(Dataset excerpts)

--- START ---

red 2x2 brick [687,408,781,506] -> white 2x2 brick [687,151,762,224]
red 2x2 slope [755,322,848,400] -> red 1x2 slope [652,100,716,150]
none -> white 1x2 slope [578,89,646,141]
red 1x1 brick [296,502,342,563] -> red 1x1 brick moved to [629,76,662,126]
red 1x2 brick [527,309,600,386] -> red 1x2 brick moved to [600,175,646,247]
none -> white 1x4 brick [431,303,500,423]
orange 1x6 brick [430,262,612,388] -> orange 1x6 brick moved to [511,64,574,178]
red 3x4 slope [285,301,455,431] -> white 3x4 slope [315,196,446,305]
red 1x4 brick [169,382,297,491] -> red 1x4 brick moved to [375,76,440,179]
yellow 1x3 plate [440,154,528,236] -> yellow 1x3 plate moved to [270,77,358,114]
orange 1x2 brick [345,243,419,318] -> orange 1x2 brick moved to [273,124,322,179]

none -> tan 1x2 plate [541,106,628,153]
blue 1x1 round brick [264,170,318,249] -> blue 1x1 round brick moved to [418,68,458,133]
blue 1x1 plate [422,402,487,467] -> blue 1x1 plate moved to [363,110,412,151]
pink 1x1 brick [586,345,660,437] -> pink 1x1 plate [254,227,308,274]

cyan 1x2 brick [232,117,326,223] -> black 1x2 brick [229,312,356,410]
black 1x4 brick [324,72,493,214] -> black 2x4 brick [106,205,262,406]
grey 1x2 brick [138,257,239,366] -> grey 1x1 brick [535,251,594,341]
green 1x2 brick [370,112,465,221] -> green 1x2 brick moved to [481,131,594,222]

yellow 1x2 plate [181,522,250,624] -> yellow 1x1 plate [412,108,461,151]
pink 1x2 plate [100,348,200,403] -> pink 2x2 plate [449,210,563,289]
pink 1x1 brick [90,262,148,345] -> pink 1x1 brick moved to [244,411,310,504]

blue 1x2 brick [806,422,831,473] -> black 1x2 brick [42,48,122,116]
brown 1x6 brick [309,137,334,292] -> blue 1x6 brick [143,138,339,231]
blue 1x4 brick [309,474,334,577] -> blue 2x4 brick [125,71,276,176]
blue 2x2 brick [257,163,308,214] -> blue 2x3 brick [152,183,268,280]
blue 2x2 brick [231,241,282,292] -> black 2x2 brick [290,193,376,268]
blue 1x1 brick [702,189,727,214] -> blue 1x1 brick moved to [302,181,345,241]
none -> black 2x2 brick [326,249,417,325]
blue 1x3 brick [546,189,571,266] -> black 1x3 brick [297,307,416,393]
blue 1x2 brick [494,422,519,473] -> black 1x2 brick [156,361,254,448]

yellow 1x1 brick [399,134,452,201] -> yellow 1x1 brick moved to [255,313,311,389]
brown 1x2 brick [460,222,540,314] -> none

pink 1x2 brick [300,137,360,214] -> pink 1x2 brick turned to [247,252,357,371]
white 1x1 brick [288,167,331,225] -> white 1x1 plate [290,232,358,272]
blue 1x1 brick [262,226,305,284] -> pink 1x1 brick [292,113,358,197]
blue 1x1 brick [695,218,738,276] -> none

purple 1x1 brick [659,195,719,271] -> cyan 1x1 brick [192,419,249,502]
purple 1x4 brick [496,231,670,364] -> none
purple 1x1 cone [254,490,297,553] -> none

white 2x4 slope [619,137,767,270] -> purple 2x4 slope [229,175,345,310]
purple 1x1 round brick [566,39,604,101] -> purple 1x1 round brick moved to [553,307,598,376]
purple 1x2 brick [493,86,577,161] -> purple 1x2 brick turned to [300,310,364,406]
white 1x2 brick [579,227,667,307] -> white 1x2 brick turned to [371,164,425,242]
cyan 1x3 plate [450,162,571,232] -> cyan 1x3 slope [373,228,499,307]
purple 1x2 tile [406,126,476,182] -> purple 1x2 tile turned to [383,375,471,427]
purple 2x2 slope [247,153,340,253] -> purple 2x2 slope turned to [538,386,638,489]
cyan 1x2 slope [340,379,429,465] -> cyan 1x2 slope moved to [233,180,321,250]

--- END ---

(WHAT THE TASK ASKS): As the answer, set down only the lines from the data above between the one holding "none -> white 1x4 brick [431,303,500,423]" and the one holding "black 1x4 brick", inclusive, exactly as they read.

(SOLVED EXERCISE):
none -> white 1x4 brick [431,303,500,423]
orange 1x6 brick [430,262,612,388] -> orange 1x6 brick moved to [511,64,574,178]
red 3x4 slope [285,301,455,431] -> white 3x4 slope [315,196,446,305]
red 1x4 brick [169,382,297,491] -> red 1x4 brick moved to [375,76,440,179]
yellow 1x3 plate [440,154,528,236] -> yellow 1x3 plate moved to [270,77,358,114]
orange 1x2 brick [345,243,419,318] -> orange 1x2 brick moved to [273,124,322,179]

none -> tan 1x2 plate [541,106,628,153]
blue 1x1 round brick [264,170,318,249] -> blue 1x1 round brick moved to [418,68,458,133]
blue 1x1 plate [422,402,487,467] -> blue 1x1 plate moved to [363,110,412,151]
pink 1x1 brick [586,345,660,437] -> pink 1x1 plate [254,227,308,274]

cyan 1x2 brick [232,117,326,223] -> black 1x2 brick [229,312,356,410]
black 1x4 brick [324,72,493,214] -> black 2x4 brick [106,205,262,406]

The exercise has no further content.